_ACTIVITY_
Locate every line in the material below that has the word "boat". Copy each of those lines.
+++++
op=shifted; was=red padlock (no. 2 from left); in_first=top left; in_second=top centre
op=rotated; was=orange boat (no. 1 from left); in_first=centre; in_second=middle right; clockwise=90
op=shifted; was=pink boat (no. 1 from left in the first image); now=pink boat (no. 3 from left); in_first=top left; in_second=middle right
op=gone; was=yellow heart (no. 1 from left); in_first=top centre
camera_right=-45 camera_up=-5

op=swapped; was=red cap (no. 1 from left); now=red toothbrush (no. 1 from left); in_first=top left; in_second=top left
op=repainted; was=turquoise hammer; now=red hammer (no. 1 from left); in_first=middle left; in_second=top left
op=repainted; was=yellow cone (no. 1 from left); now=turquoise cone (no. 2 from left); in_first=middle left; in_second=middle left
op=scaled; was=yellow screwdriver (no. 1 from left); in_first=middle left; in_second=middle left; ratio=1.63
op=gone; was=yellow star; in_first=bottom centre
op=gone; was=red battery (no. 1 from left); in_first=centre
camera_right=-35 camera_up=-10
+++++
_OUTPUT OF THE TASK_
op=rotated; was=orange boat (no. 1 from left); in_first=centre; in_second=middle right; clockwise=90
op=shifted; was=pink boat (no. 1 from left in the first image); now=pink boat (no. 3 from left); in_first=top left; in_second=middle right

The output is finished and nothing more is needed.